Copy out each line below that contains the word "white". Case counts.

MATERIAL PROVIDED:

☆ ☆ ☆ ☆ ☆ ☆ ☆

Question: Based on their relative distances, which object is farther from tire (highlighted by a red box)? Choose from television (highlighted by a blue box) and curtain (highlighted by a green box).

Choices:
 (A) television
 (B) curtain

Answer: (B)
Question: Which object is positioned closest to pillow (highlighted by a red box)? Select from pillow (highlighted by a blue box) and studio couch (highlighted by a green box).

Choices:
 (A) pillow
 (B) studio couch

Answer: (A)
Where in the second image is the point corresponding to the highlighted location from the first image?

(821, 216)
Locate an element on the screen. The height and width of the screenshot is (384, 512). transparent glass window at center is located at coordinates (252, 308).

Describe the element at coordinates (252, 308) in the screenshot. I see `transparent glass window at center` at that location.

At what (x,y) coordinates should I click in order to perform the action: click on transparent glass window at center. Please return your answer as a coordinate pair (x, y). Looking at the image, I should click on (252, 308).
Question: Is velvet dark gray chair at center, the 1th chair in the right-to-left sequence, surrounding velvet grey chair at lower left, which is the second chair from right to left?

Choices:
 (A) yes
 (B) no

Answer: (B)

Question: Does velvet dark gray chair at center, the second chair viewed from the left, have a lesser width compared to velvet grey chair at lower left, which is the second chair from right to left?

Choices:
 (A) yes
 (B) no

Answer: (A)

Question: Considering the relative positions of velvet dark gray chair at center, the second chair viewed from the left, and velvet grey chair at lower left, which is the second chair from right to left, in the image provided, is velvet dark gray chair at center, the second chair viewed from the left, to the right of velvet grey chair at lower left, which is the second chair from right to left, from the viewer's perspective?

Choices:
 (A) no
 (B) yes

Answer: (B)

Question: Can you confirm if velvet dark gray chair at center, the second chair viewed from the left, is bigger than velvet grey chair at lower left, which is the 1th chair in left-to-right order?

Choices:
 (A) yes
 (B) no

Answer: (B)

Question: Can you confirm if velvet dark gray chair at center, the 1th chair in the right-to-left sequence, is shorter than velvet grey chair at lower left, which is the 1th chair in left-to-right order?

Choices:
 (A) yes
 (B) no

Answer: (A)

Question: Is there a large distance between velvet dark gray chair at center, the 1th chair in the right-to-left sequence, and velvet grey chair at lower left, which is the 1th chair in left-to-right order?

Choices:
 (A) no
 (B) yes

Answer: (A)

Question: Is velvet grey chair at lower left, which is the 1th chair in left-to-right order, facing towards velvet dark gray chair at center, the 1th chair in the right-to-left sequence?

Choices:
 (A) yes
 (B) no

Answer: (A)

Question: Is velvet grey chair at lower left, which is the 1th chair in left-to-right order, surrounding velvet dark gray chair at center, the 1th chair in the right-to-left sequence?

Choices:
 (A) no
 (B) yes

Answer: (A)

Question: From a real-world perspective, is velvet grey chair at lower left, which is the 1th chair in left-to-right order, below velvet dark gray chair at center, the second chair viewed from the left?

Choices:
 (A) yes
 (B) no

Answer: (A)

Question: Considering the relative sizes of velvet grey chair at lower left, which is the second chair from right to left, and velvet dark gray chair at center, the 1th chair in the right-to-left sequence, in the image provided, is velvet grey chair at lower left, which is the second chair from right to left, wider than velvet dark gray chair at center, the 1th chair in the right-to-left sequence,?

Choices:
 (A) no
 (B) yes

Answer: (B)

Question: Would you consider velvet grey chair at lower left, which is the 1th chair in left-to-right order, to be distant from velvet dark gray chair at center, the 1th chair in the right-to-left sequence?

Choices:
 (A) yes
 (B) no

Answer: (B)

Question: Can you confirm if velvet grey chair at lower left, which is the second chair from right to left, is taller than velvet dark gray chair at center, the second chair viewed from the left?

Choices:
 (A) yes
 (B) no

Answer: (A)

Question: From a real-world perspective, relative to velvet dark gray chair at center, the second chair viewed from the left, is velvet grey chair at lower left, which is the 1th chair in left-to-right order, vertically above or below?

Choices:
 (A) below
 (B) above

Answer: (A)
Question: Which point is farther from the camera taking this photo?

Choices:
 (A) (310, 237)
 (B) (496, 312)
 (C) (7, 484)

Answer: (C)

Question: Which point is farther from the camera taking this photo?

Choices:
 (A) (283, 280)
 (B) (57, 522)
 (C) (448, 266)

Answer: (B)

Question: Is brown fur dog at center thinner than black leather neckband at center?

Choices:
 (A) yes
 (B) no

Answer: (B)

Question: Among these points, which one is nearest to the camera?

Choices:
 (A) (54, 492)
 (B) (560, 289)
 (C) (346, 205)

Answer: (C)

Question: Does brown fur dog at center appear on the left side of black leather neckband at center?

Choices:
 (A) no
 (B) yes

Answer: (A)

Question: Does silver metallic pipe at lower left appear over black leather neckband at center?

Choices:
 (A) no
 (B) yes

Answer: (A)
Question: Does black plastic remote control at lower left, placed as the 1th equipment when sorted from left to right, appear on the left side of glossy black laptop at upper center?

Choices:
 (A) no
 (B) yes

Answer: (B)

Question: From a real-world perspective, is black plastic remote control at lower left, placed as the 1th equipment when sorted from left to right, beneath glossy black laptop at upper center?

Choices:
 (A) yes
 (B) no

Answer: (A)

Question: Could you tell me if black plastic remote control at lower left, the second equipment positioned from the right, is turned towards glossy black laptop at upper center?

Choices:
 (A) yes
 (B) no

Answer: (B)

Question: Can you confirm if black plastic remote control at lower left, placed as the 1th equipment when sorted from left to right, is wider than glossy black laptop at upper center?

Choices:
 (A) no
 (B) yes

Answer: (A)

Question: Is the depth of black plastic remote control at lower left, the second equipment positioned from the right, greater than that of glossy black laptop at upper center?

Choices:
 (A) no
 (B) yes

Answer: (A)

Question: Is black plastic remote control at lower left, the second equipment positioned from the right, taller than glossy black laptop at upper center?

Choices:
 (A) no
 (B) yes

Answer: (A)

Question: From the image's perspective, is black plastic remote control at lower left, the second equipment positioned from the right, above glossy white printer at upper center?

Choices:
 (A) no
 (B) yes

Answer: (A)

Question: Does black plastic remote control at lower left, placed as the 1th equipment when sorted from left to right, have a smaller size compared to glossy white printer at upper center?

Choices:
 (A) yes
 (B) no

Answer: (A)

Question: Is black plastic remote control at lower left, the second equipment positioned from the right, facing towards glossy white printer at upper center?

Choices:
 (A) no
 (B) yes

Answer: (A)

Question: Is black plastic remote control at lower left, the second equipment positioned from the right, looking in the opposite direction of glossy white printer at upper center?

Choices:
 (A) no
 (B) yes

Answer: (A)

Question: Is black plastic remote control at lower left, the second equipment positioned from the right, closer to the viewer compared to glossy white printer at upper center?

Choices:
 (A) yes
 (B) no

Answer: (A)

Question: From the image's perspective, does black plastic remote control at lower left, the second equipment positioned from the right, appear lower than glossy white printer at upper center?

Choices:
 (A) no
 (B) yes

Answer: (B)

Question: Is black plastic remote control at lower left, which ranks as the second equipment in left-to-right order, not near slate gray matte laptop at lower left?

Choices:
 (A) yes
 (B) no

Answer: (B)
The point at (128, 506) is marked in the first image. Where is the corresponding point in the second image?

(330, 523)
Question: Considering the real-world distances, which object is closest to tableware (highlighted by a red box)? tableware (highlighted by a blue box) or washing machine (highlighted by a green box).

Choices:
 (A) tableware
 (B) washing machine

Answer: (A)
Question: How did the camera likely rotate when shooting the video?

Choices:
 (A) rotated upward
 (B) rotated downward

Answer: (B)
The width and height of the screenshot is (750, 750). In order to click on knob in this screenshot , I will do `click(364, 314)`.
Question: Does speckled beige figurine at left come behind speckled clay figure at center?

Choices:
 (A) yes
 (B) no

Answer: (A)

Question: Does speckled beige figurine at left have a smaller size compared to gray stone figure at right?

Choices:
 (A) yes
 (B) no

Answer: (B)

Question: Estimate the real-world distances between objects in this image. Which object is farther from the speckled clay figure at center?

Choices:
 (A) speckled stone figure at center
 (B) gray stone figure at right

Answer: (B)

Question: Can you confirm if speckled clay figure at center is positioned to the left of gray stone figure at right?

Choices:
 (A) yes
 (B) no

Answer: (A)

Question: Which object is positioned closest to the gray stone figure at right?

☆ ☆ ☆ ☆ ☆ ☆ ☆

RESULT OF THIS TASK:
Question: From the image's perspective, is black plastic remote control at lower left, the second equipment positioned from the right, above glossy white printer at upper center?
Question: Does black plastic remote control at lower left, placed as the 1th equipment when sorted from left to right, have a smaller size compared to glossy white printer at upper center?
Question: Is black plastic remote control at lower left, the second equipment positioned from the right, facing towards glossy white printer at upper center?
Question: Is black plastic remote control at lower left, the second equipment positioned from the right, looking in the opposite direction of glossy white printer at upper center?
Question: Is black plastic remote control at lower left, the second equipment positioned from the right, closer to the viewer compared to glossy white printer at upper center?
Question: From the image's perspective, does black plastic remote control at lower left, the second equipment positioned from the right, appear lower than glossy white printer at upper center?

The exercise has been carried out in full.